> _Information_:
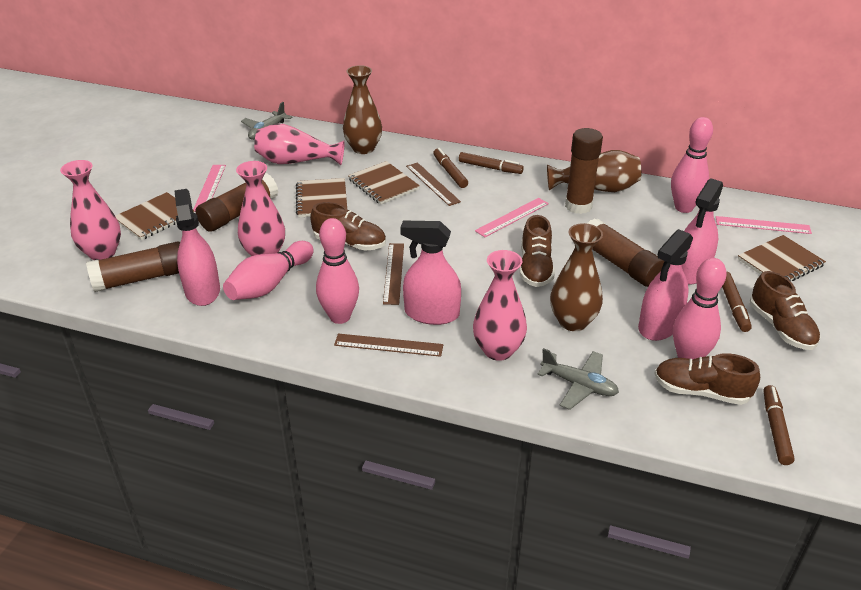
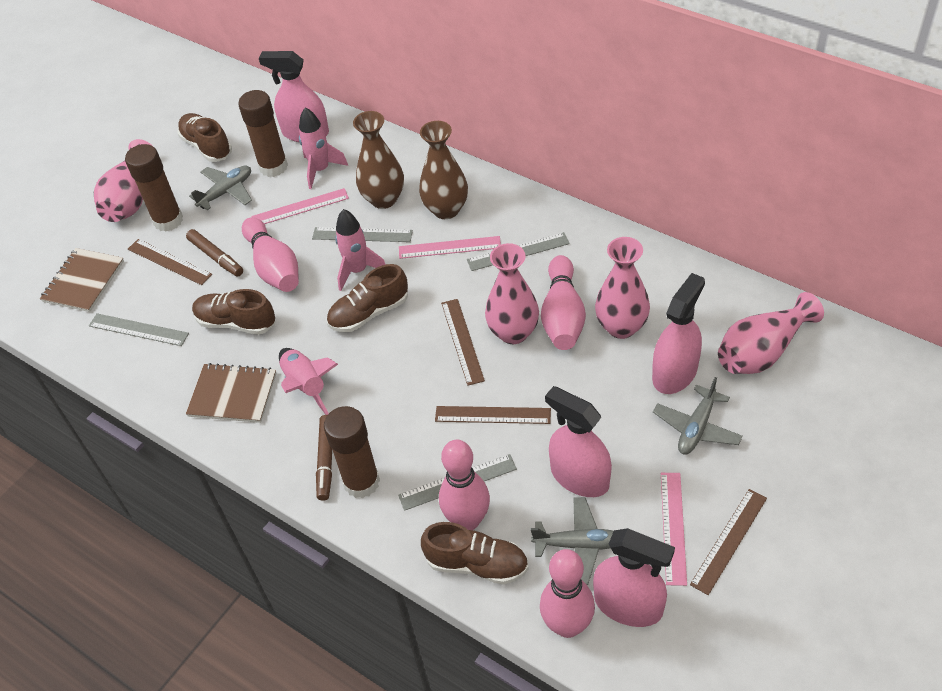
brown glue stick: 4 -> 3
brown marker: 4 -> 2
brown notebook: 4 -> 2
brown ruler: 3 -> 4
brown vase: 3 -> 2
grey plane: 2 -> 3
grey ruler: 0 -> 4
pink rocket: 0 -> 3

---

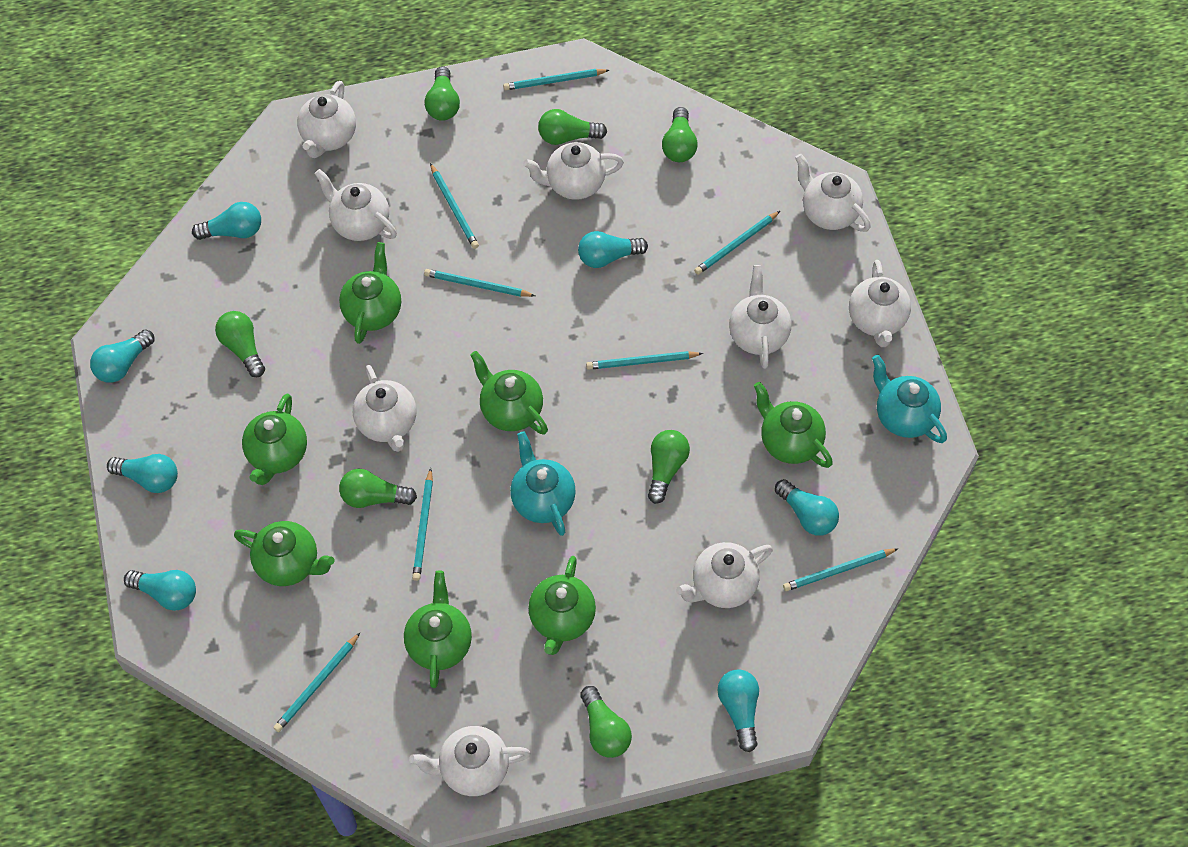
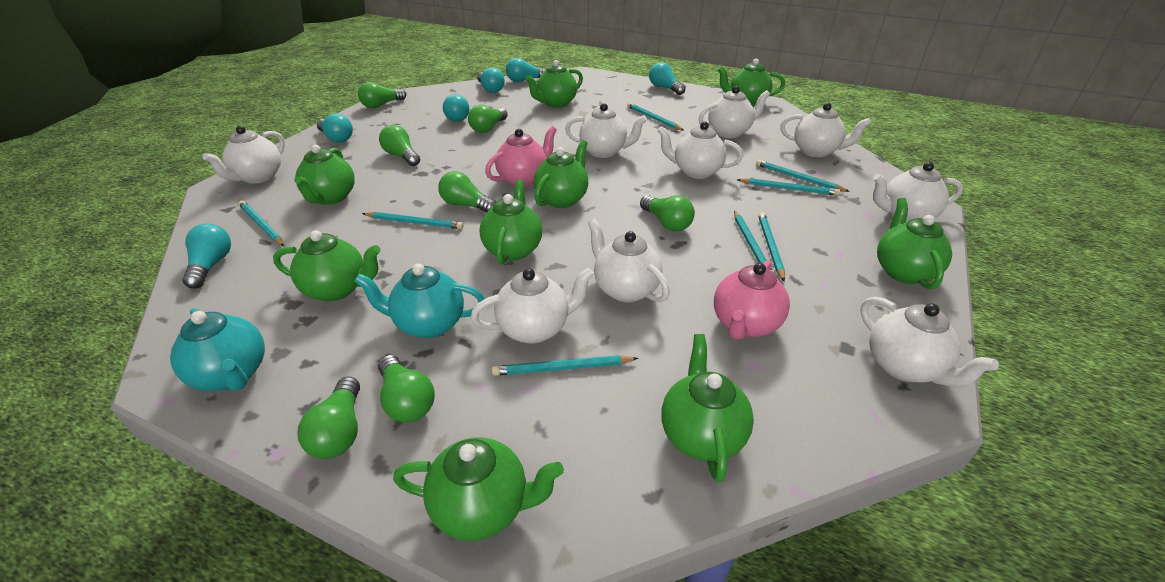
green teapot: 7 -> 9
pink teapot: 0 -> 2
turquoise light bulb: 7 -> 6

--

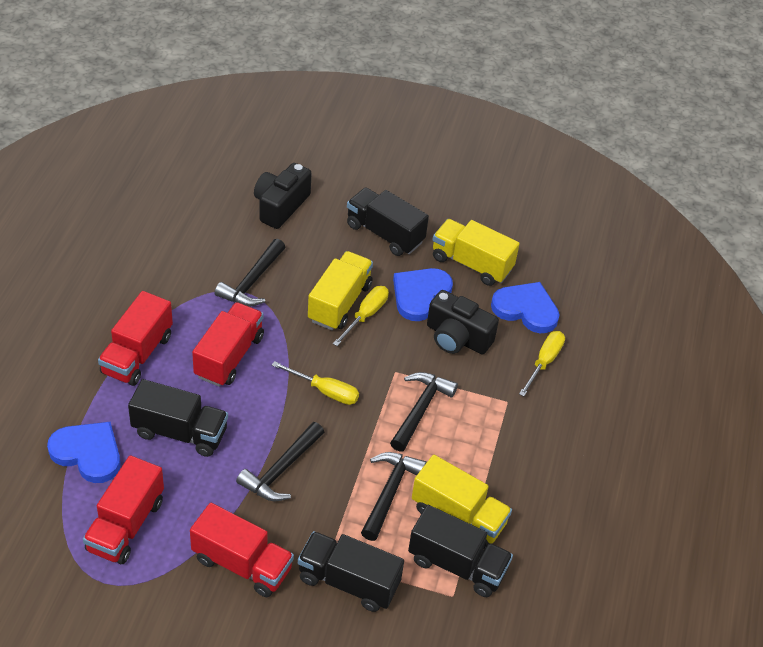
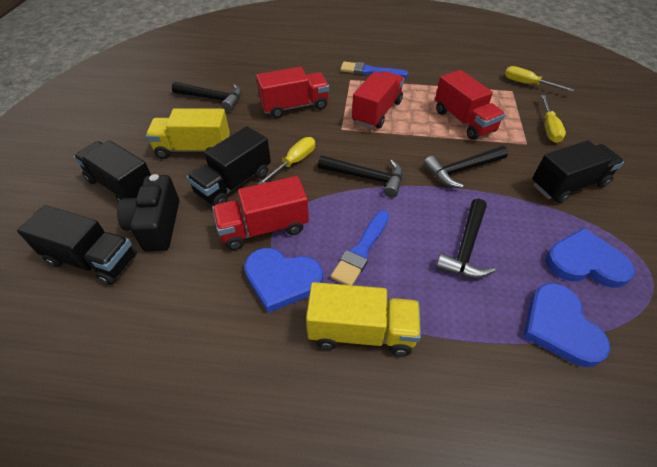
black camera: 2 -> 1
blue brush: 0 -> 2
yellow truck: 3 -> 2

> _What the task asks_:
Copy every line in the listing above where the string "brown" turns up.

> _Written response_:
brown glue stick: 4 -> 3
brown marker: 4 -> 2
brown notebook: 4 -> 2
brown ruler: 3 -> 4
brown vase: 3 -> 2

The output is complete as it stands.